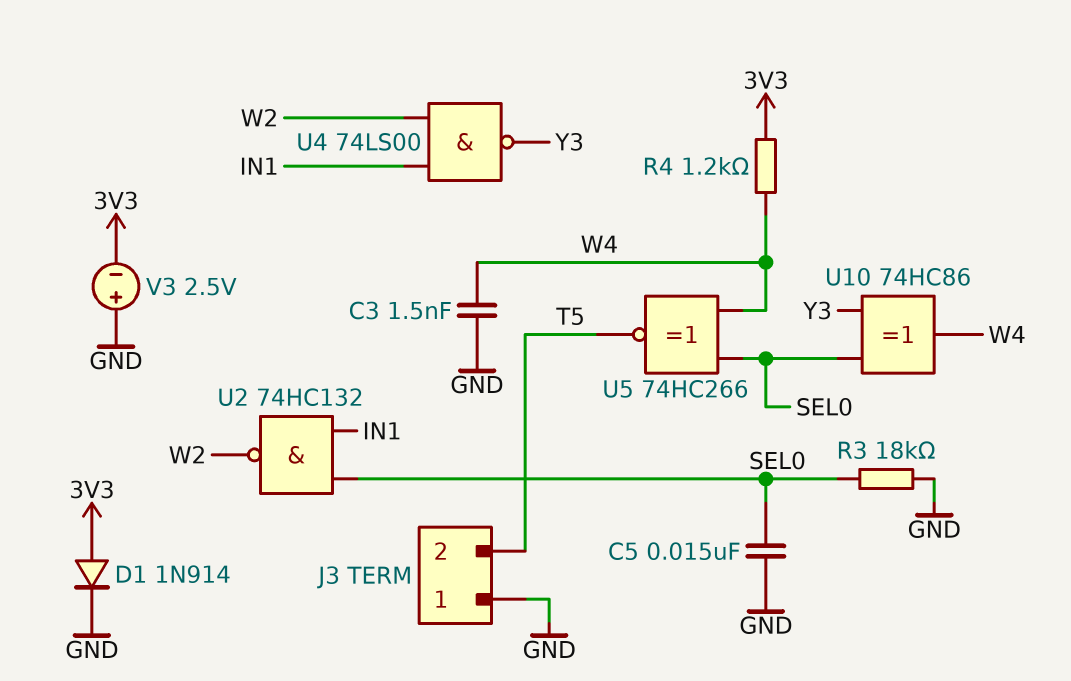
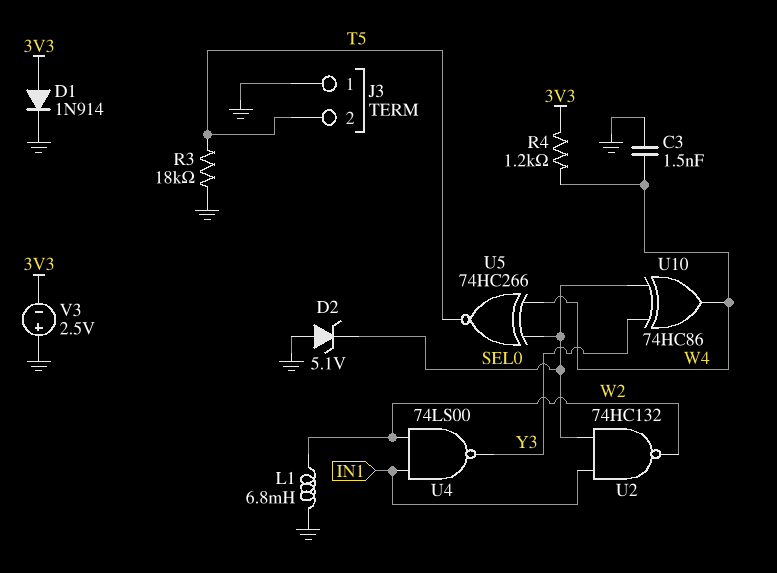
C5: 15nF (GND, SEL0) -> none
D2: none -> zener 5.1V (A GND, K SEL0)
L1: none -> 6.8mH (GND, W2)
R3: 18k (GND, SEL0) -> 18k (GND, T5)

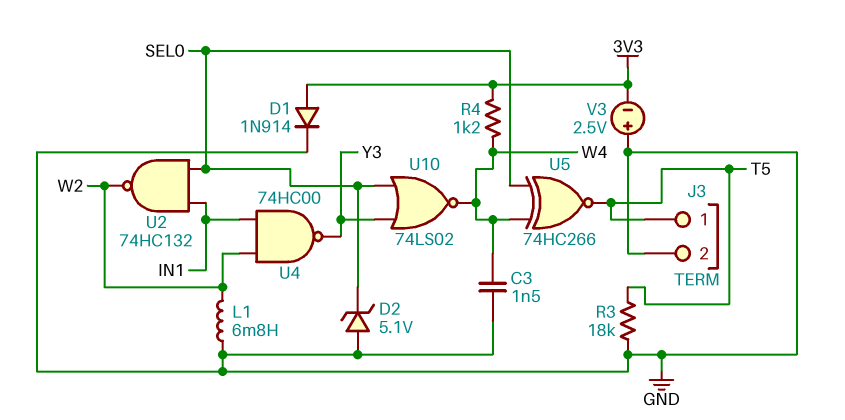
J3 pin 1: GND -> T5
J3 pin 2: T5 -> GND
U4: NAND 74LS00 (in IN1, in W2, out Y3) -> NAND 74HC00 (in IN1, in W2, out Y3)
U10: XOR 74HC86 (in SEL0, in Y3, out W4) -> NOR 74LS02 (in SEL0, in Y3, out W4)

• • • • •

# THE PROBLEM:
Print only the lines from the one with "D2: none -> zener 5.1V (A GND, K SEL0)" through the last line of the data above, exactly and with both ends, and please omit any pictures.

# YOUR RESPONSE:
D2: none -> zener 5.1V (A GND, K SEL0)
L1: none -> 6.8mH (GND, W2)
R3: 18k (GND, SEL0) -> 18k (GND, T5)

J3 pin 1: GND -> T5
J3 pin 2: T5 -> GND
U4: NAND 74LS00 (in IN1, in W2, out Y3) -> NAND 74HC00 (in IN1, in W2, out Y3)
U10: XOR 74HC86 (in SEL0, in Y3, out W4) -> NOR 74LS02 (in SEL0, in Y3, out W4)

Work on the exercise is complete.